## EXERCISE DIRECTIONS
Please rewrite the entries starting at the line containing "purple trapezoid: moved 21" and ending at the line containing "gray cross: rotated 36 degrees clockwise", swapping "yellow triangle" for "orange triangle" and leaving everything else unchanged. Omit the pictures from your answer.

## SUPPLIED RECORDS
* Begin *
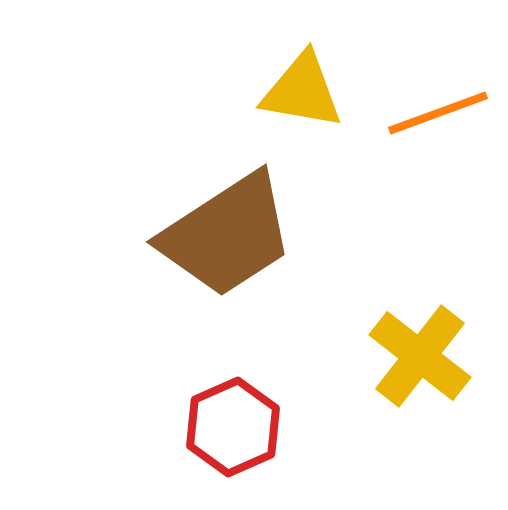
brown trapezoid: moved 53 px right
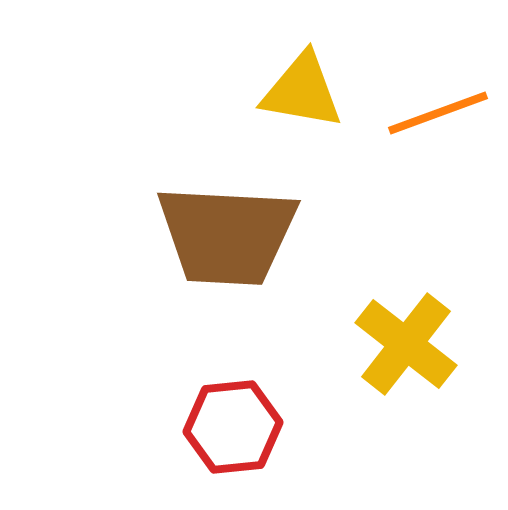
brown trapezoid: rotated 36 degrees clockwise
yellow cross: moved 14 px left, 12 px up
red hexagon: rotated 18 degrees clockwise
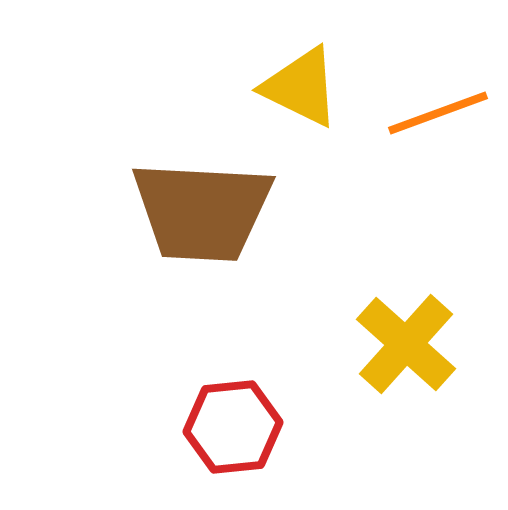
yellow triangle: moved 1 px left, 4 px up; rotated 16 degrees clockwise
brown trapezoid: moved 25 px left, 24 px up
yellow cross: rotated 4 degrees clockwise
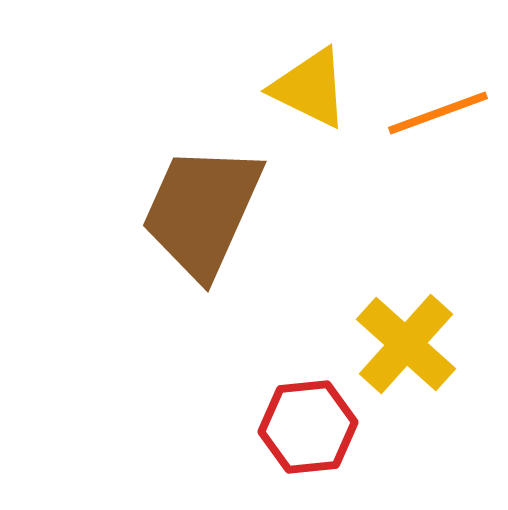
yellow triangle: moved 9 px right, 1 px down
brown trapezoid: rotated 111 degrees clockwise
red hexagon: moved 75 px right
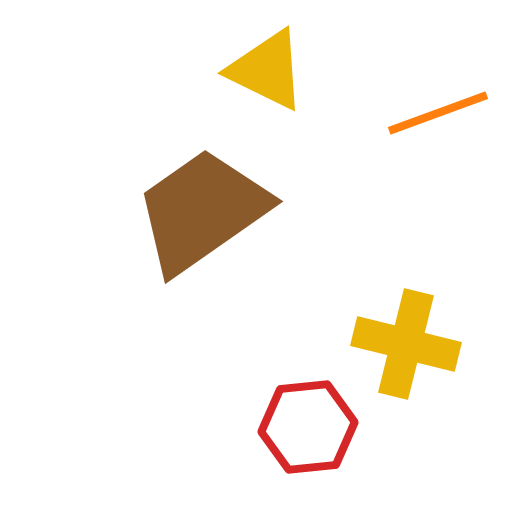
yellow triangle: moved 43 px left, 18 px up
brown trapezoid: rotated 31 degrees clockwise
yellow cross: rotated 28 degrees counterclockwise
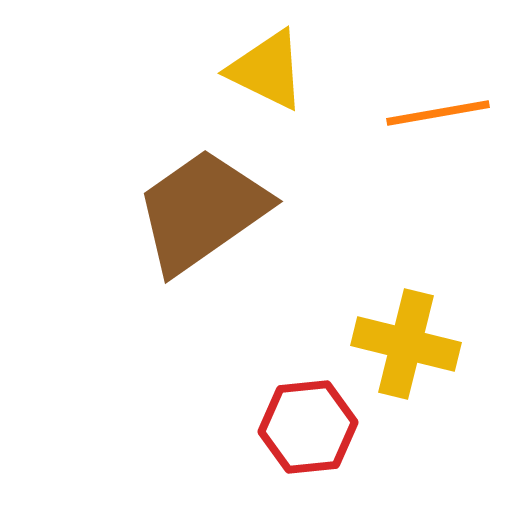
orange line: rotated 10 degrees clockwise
* End *
* Begin *
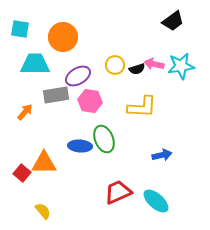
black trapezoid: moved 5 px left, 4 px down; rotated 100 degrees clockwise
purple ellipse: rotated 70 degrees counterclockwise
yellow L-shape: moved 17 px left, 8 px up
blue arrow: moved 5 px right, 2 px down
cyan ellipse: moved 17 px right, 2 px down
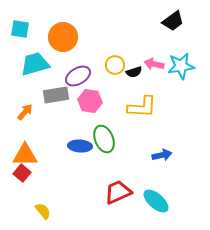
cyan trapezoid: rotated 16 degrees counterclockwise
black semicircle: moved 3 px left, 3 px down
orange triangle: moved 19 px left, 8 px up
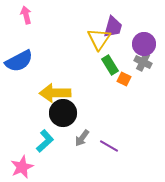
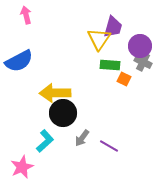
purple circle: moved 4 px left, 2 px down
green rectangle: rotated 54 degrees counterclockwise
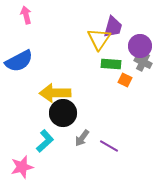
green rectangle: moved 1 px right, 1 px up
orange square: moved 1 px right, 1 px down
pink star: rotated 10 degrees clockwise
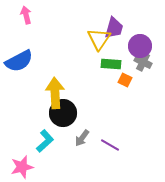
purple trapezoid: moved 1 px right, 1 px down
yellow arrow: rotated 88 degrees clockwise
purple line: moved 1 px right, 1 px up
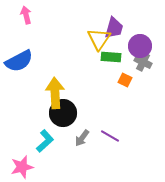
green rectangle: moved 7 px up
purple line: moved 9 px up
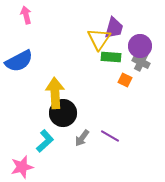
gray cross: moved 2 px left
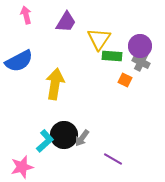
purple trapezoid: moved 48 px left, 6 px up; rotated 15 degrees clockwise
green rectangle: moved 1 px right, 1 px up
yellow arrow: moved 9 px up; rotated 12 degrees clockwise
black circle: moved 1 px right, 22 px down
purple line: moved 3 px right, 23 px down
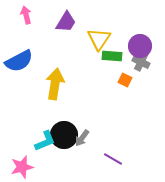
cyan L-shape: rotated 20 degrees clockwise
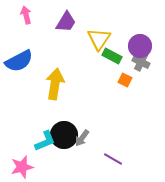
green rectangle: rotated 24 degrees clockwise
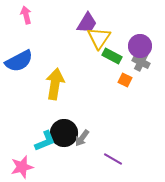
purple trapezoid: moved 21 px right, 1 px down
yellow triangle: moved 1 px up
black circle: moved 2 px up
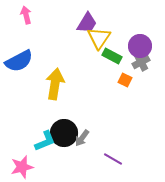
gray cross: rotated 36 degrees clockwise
* End *
## TASK SOLUTION
purple trapezoid: moved 21 px right, 1 px down
orange triangle: moved 1 px up
black circle: moved 2 px up
gray cross: rotated 36 degrees clockwise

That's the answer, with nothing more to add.